Task instructions: Please output the line containing "(805, 212) = (1013, 336): grey goblet -> none" and all lines that follow it in the data below, exactly, with no pictures.

--- Data for review Enclosed Below ---

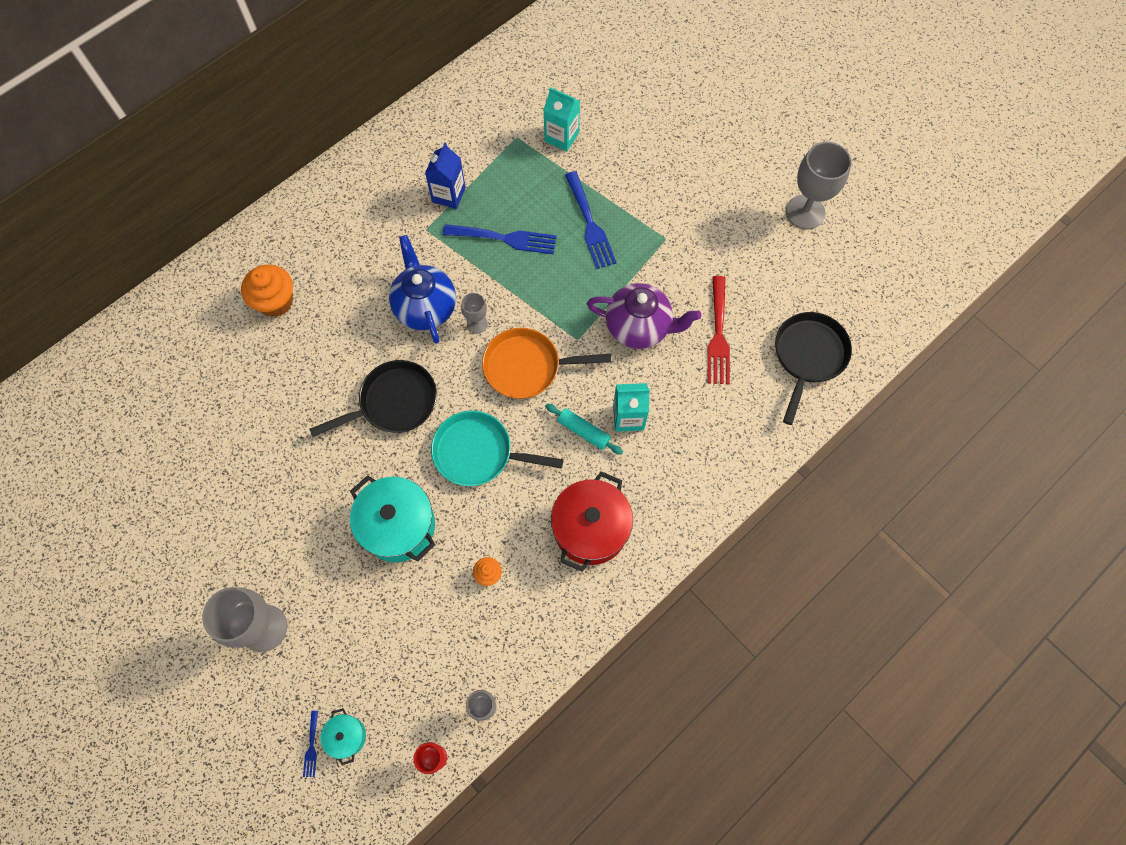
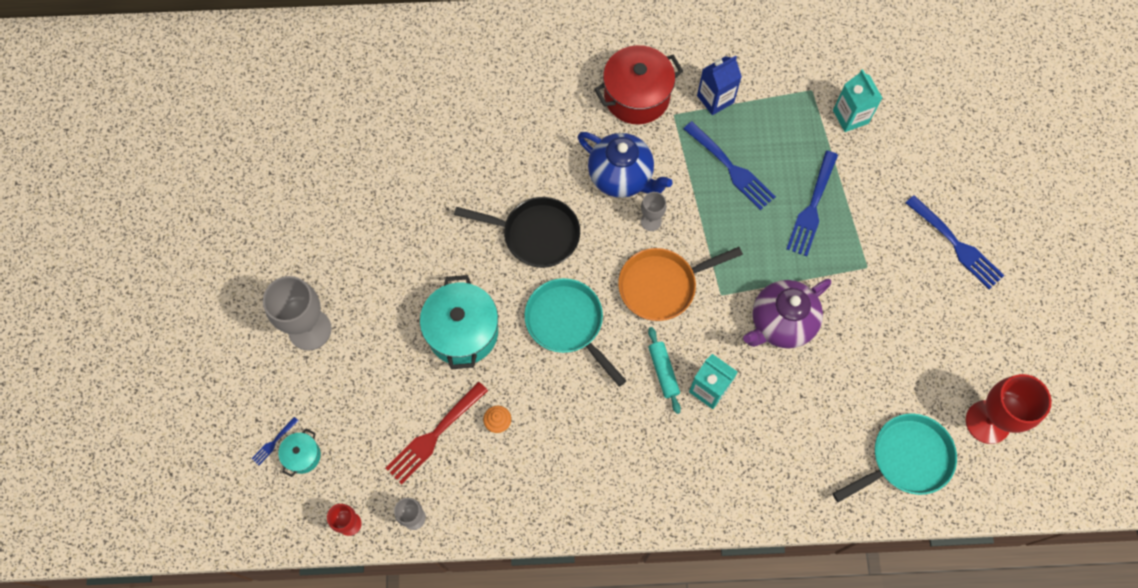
camera: 40 degrees right, 0 degrees up
(275, 302) = (512, 88): orange cupcake -> none
(425, 307) = (621, 177): blue teapot -> blue teapot turned 105 degrees clockwise
(527, 367) = (662, 286): orange pan -> orange pan turned 60 degrees counterclockwise
(590, 529) = (604, 452): red pot -> red pot (636, 96)
(639, 327) = (780, 323): purple teapot -> purple teapot turned 90 degrees clockwise
(714, 176) = (956, 245): none -> blue fork
(718, 335) = (842, 381): red fork -> red fork (434, 436)
(805, 212) = (1013, 336): grey goblet -> none
(808, 356) = (906, 459): black pan -> turquoise pan
(839, 286) = (987, 422): none -> red goblet

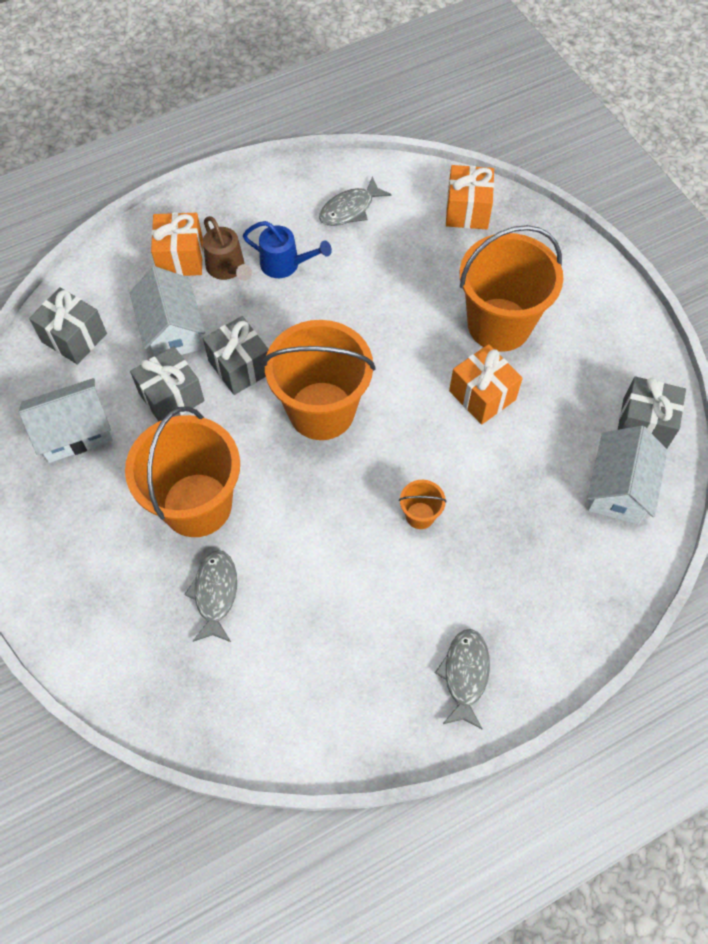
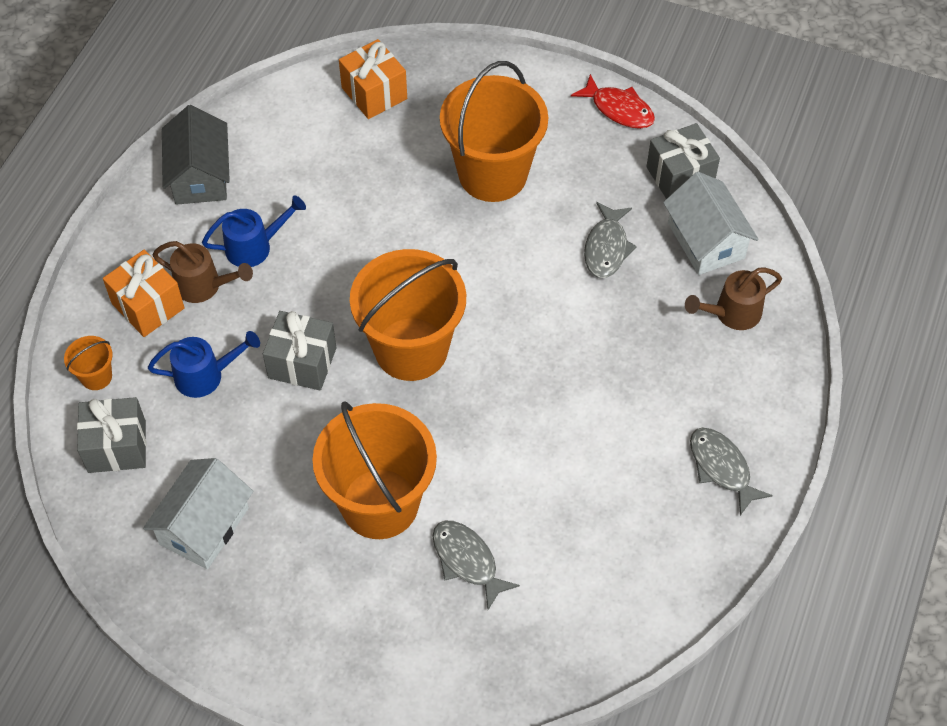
camera: 40 degrees left, 5 degrees down
(171, 397) = (265, 432): grey gift -> none
(172, 330) = (206, 375): white house -> blue watering can
(296, 192) = (200, 175): none -> grey house
(350, 209) = (267, 159): grey fish -> grey fish (606, 248)
(420, 515) = (574, 374): orange bucket -> orange bucket (96, 376)
(482, 395) = (533, 242): orange gift -> none
(586, 560) = (731, 314): none -> brown watering can
(642, 340) = (619, 109): none -> red fish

--- End of Enclosed Data for review ---

Solution for this exercise:
(805, 212) = (1013, 336): grey goblet -> none
(808, 356) = (906, 459): black pan -> turquoise pan
(839, 286) = (987, 422): none -> red goblet

camera: 40 degrees left, 5 degrees down
(171, 397) = (265, 432): grey gift -> none
(172, 330) = (206, 375): white house -> blue watering can
(296, 192) = (200, 175): none -> grey house
(350, 209) = (267, 159): grey fish -> grey fish (606, 248)
(420, 515) = (574, 374): orange bucket -> orange bucket (96, 376)
(482, 395) = (533, 242): orange gift -> none
(586, 560) = (731, 314): none -> brown watering can
(642, 340) = (619, 109): none -> red fish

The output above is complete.